* [Data for analysis]
######
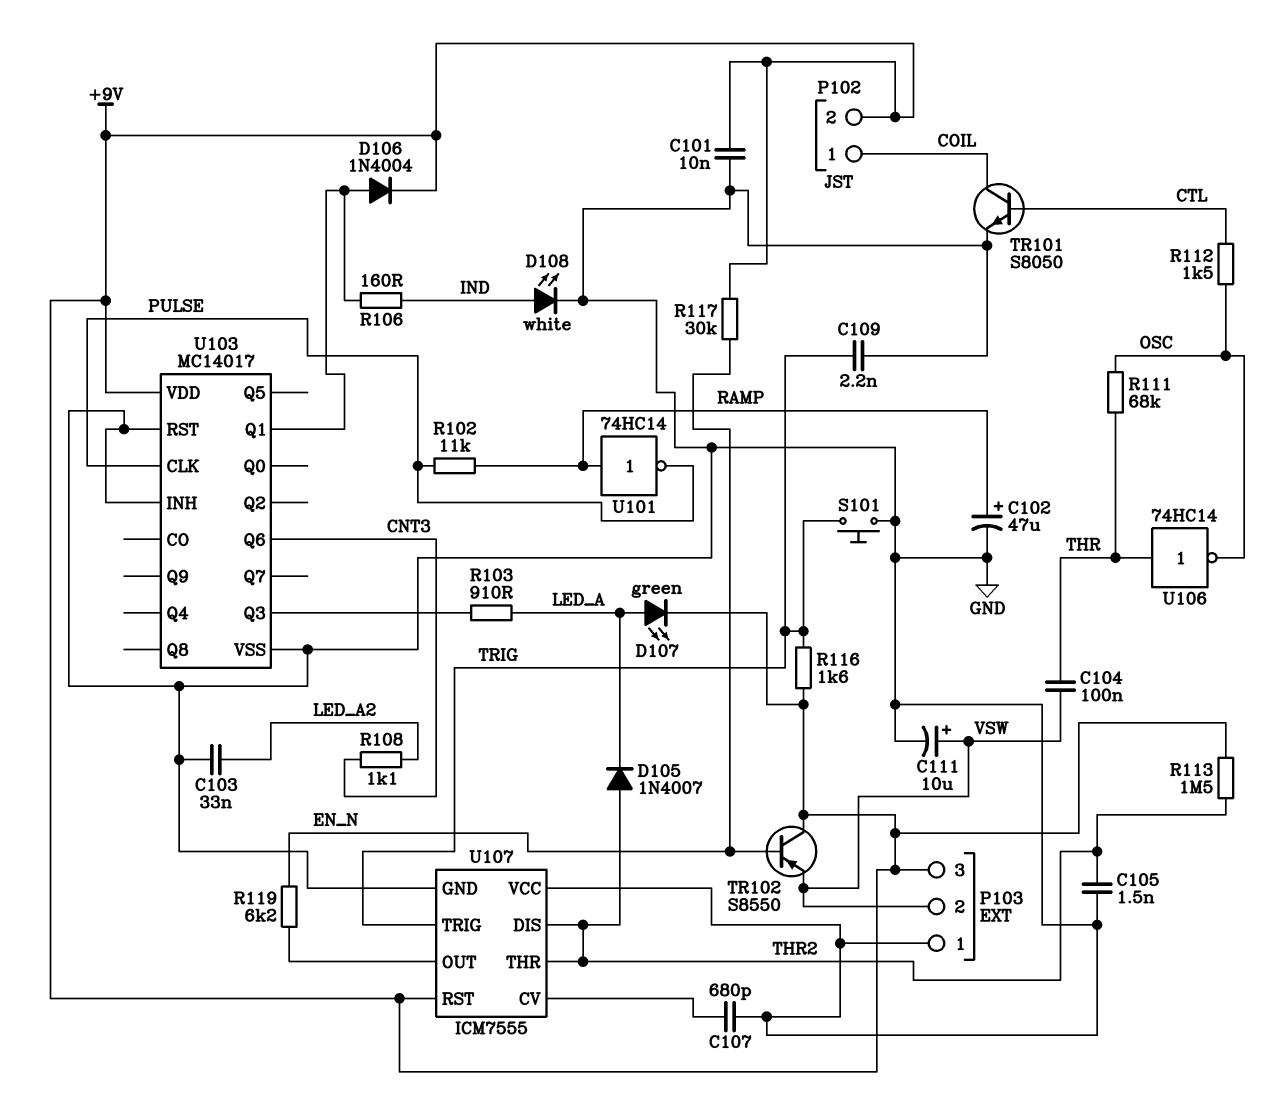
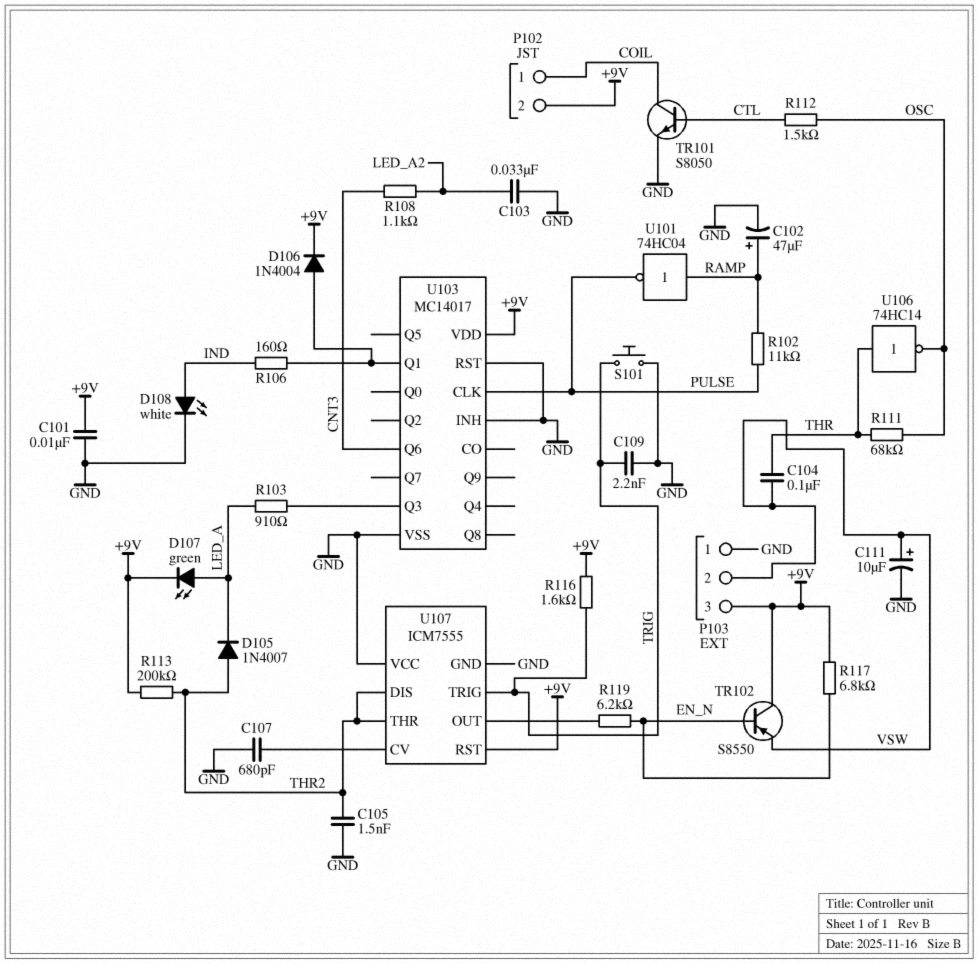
R113: 1.5M (+9V, THR2) -> 200k (+9V, THR2)
R117: 30k (+9V, EN_N) -> 6.8k (+9V, EN_N)
U101: NOT 74HC14 (in RAMP, out PULSE) -> NOT 74HC04 (in RAMP, out PULSE)

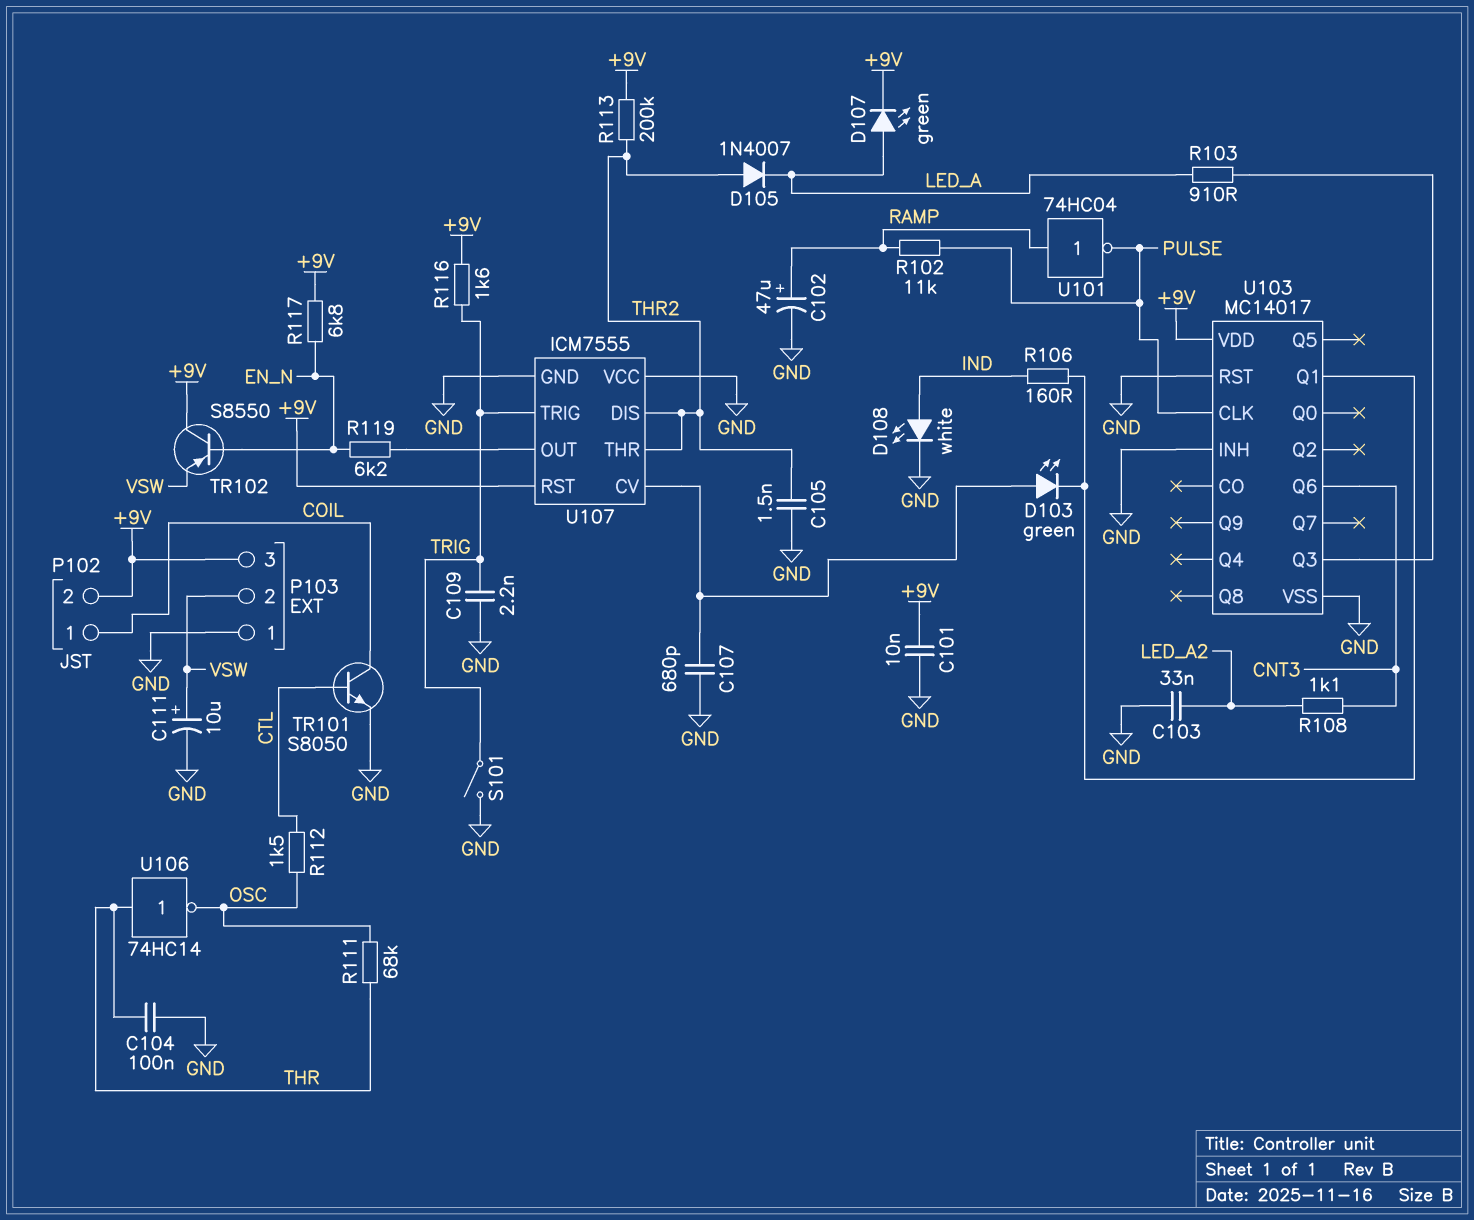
C104: 100nF (THR, VSW) -> 100nF (GND, THR)
D103: none -> LED green (A U107/CV, K U103/Q1)
D106: diode 1N4004 (A U103/Q1, K +9V) -> none
S101: button (GND, TRIG) -> switch (GND, TRIG)

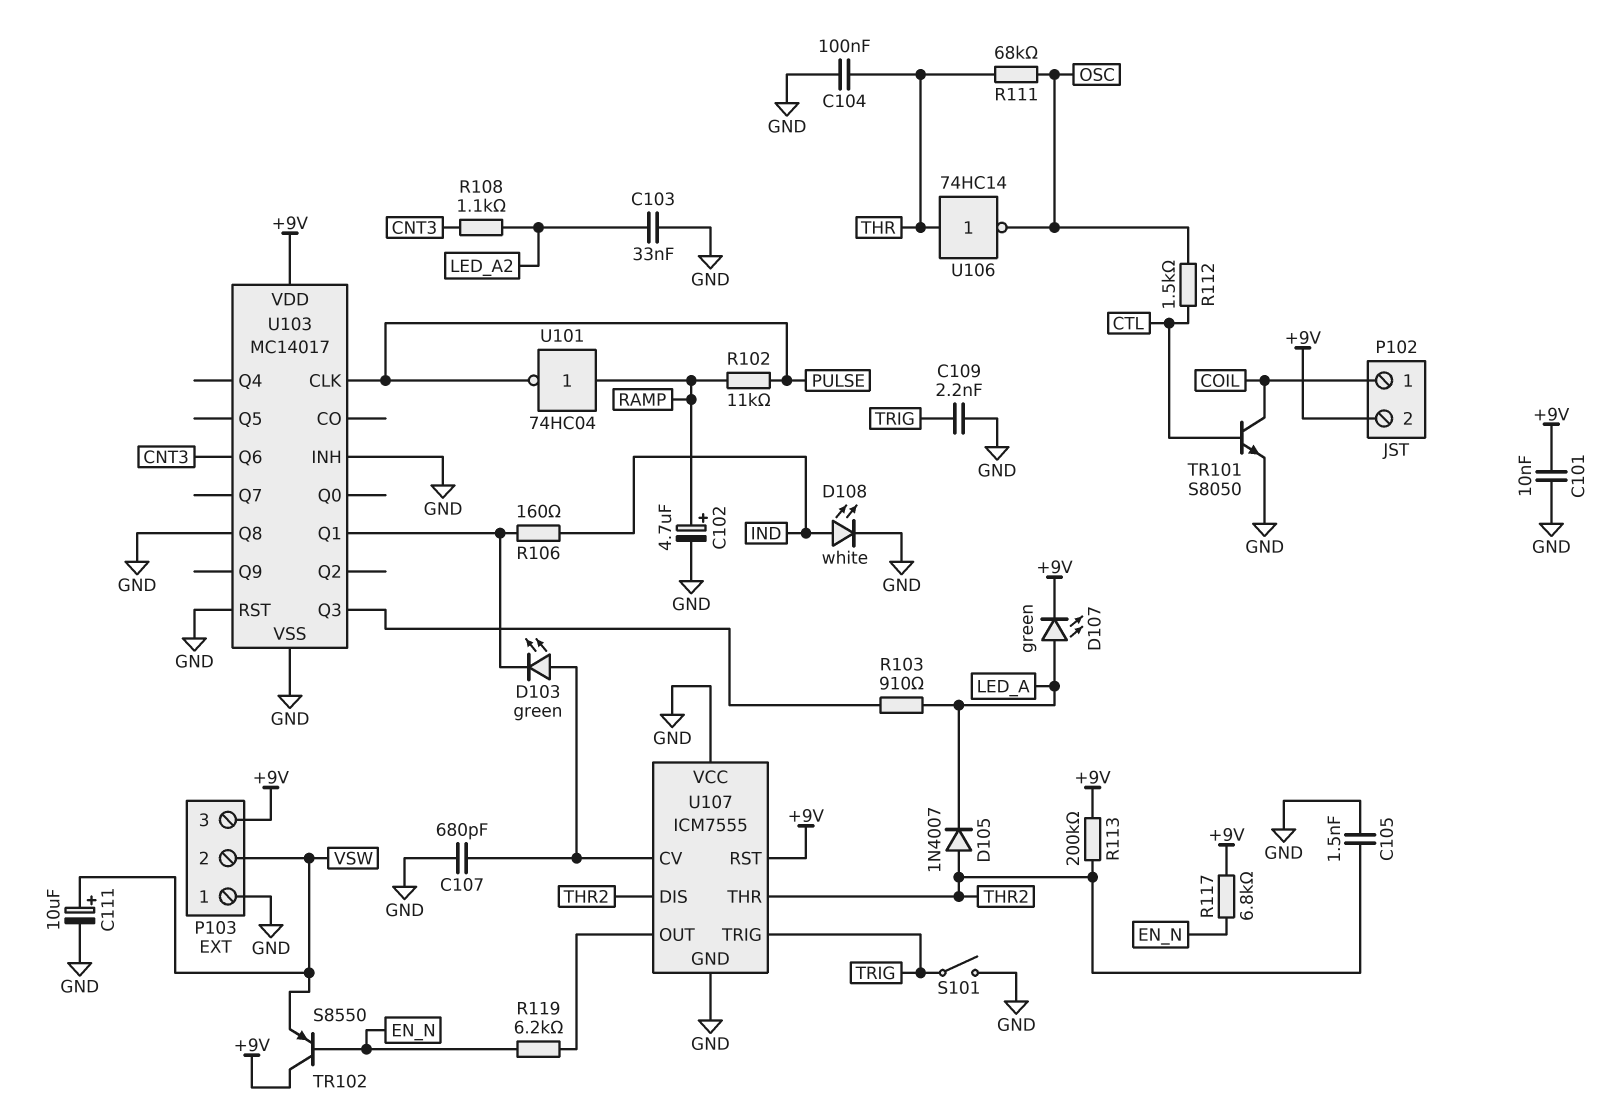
C102: 47uF (plus RAMP, minus GND) -> 4.7uF (plus RAMP, minus GND)
R116: 1.6k (+9V, TRIG) -> none
U103 pin Q8: none -> GND

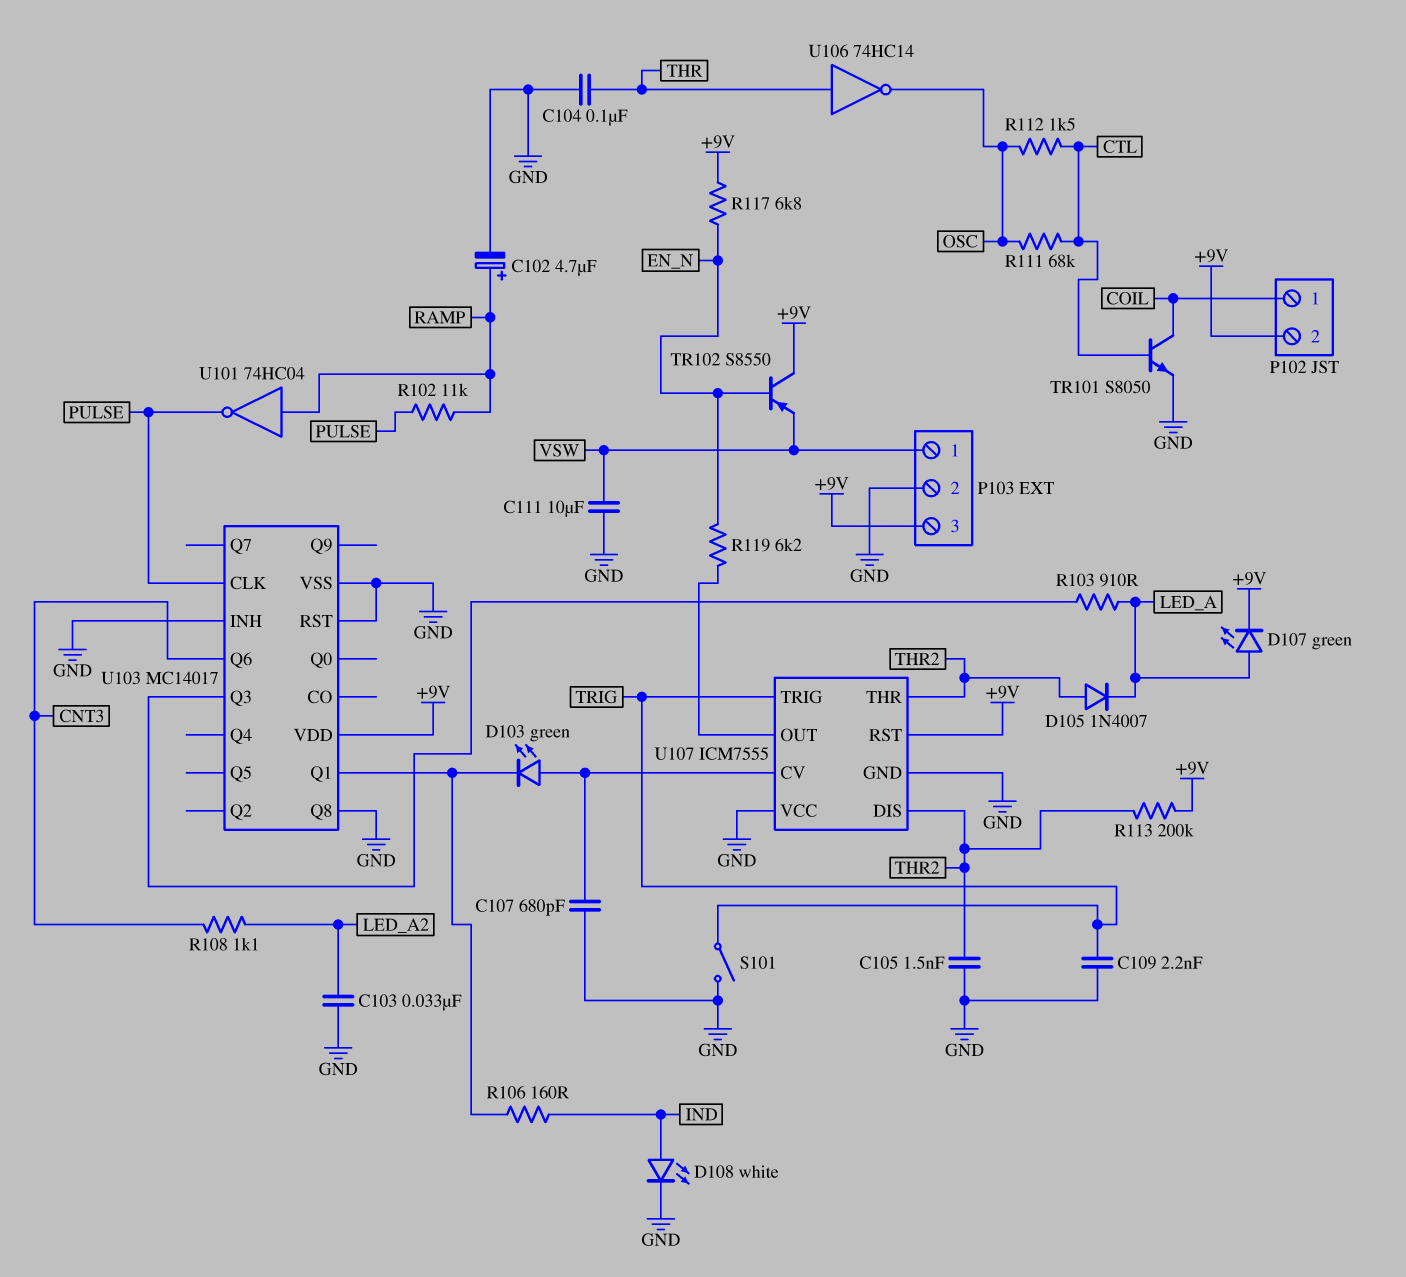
C101: 10nF (+9V, GND) -> none
C111: 10uF (plus VSW, minus GND) -> 10uF (GND, VSW)
P103 pin 1: GND -> VSW
P103 pin 2: VSW -> GND
R111: 68k (OSC, THR) -> 68k (CTL, OSC)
######
* [Exercise aim] What you print must match the entries exactly, except that no pictures appear.

* [Finished task]
R113: 1.5M (+9V, THR2) -> 200k (+9V, THR2)
R117: 30k (+9V, EN_N) -> 6.8k (+9V, EN_N)
U101: NOT 74HC14 (in RAMP, out PULSE) -> NOT 74HC04 (in RAMP, out PULSE)

C104: 100nF (THR, VSW) -> 100nF (GND, THR)
D103: none -> LED green (A U107/CV, K U103/Q1)
D106: diode 1N4004 (A U103/Q1, K +9V) -> none
S101: button (GND, TRIG) -> switch (GND, TRIG)

C102: 47uF (plus RAMP, minus GND) -> 4.7uF (plus RAMP, minus GND)
R116: 1.6k (+9V, TRIG) -> none
U103 pin Q8: none -> GND

C101: 10nF (+9V, GND) -> none
C111: 10uF (plus VSW, minus GND) -> 10uF (GND, VSW)
P103 pin 1: GND -> VSW
P103 pin 2: VSW -> GND
R111: 68k (OSC, THR) -> 68k (CTL, OSC)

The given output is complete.